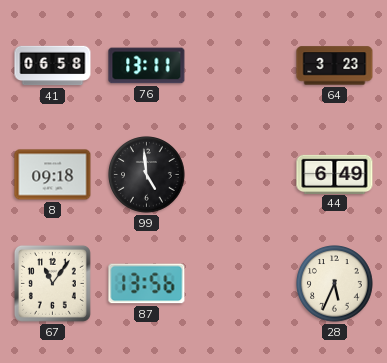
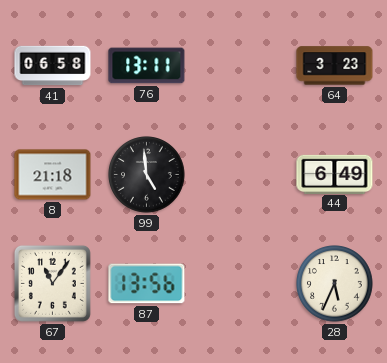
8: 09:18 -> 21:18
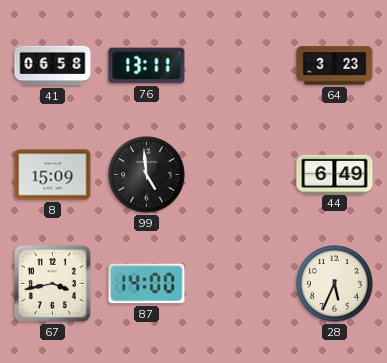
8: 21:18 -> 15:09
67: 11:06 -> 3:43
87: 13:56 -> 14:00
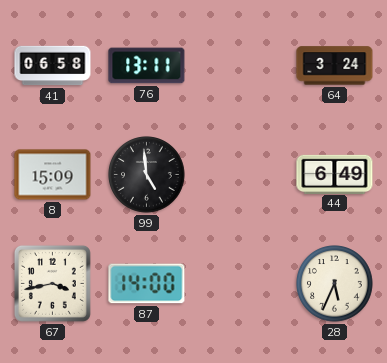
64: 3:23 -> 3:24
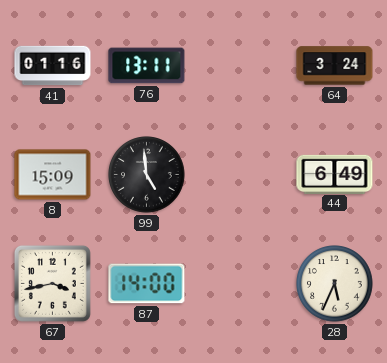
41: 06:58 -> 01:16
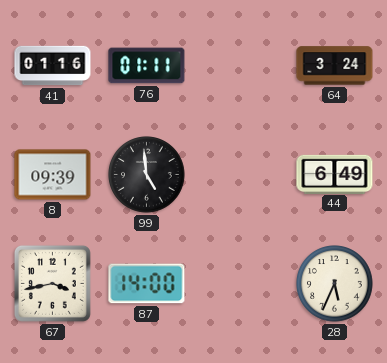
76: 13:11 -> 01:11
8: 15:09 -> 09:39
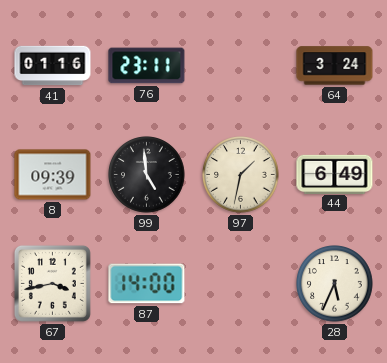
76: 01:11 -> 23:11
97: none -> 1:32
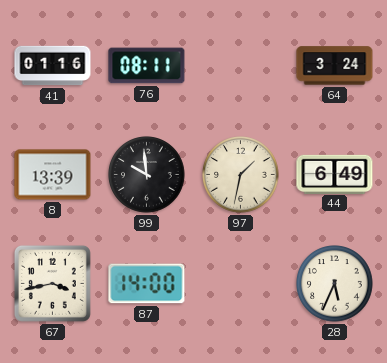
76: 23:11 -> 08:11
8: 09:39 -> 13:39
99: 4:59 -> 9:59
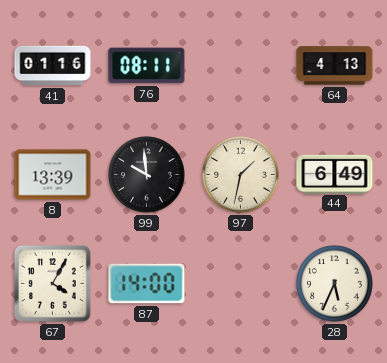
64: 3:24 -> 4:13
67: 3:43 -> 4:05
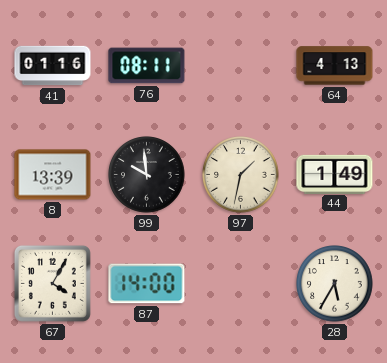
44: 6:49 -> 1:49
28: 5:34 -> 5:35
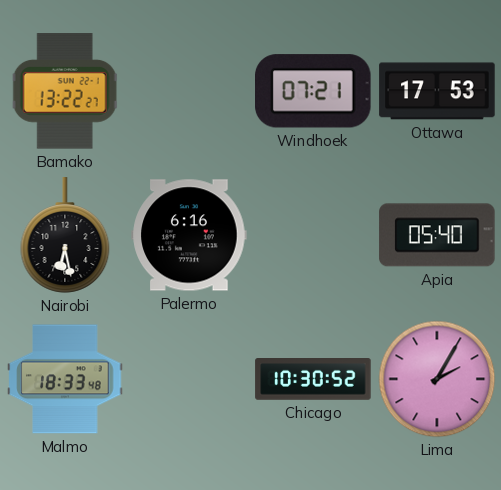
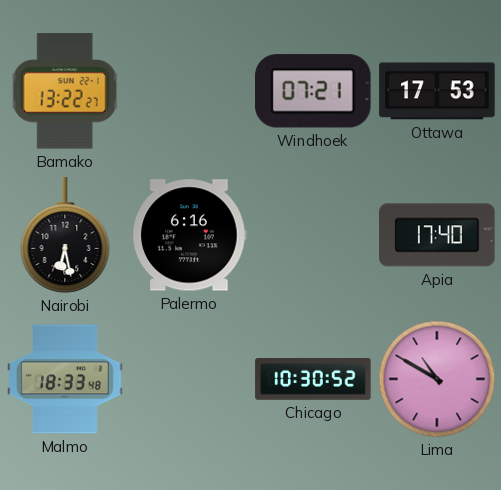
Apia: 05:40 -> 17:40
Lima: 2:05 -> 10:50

----------------------------------------

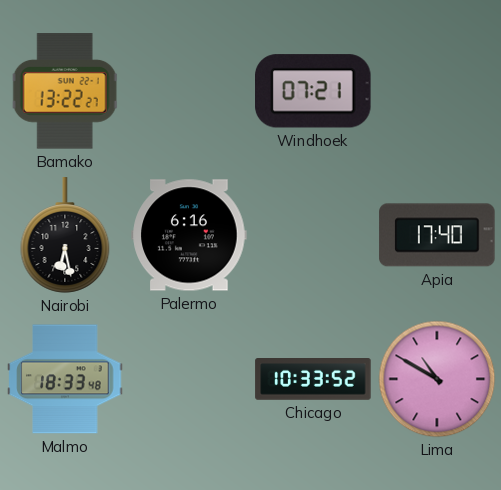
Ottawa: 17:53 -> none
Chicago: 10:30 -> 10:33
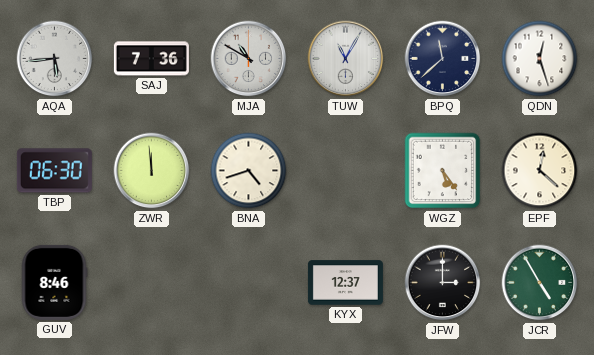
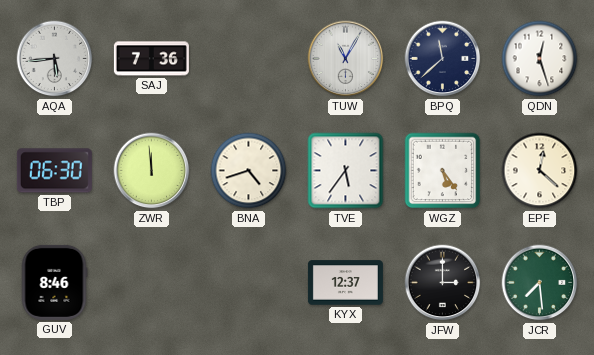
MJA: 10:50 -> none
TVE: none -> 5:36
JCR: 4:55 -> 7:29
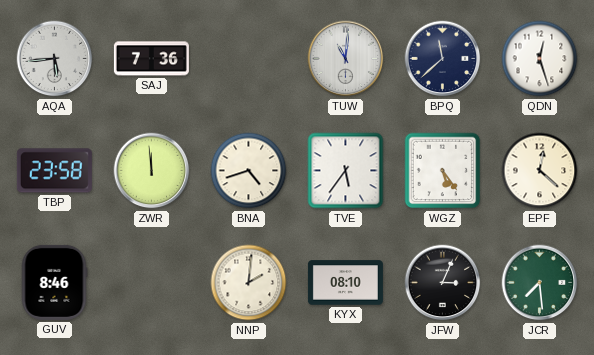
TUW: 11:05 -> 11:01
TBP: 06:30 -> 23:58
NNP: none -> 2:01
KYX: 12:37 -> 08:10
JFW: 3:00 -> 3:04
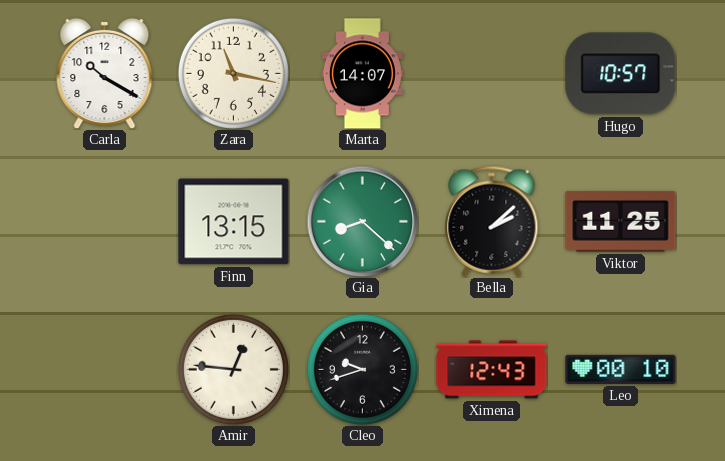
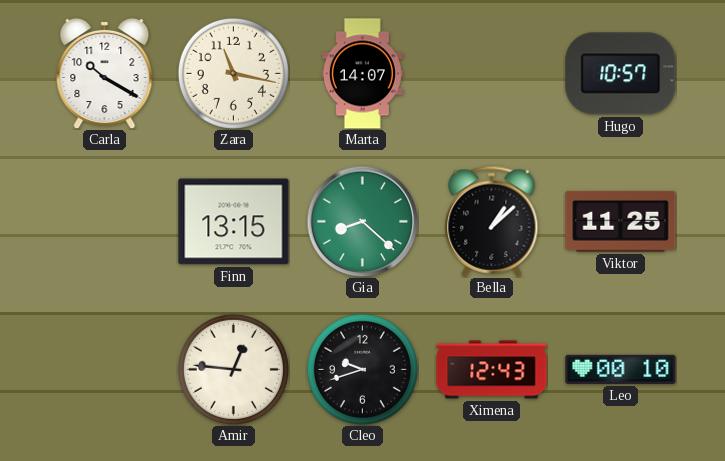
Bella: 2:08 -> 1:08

----------------------------------------

— Written task —
Copy the items, starting at the line that contains "76: 01:11 -> 23:11" and ending at the line that contains "28: 5:34 -> 5:35". Leave the pictures out of your copy.

— Exercise solution —
76: 01:11 -> 23:11
97: none -> 1:32
76: 23:11 -> 08:11
8: 09:39 -> 13:39
99: 4:59 -> 9:59
64: 3:24 -> 4:13
67: 3:43 -> 4:05
44: 6:49 -> 1:49
28: 5:34 -> 5:35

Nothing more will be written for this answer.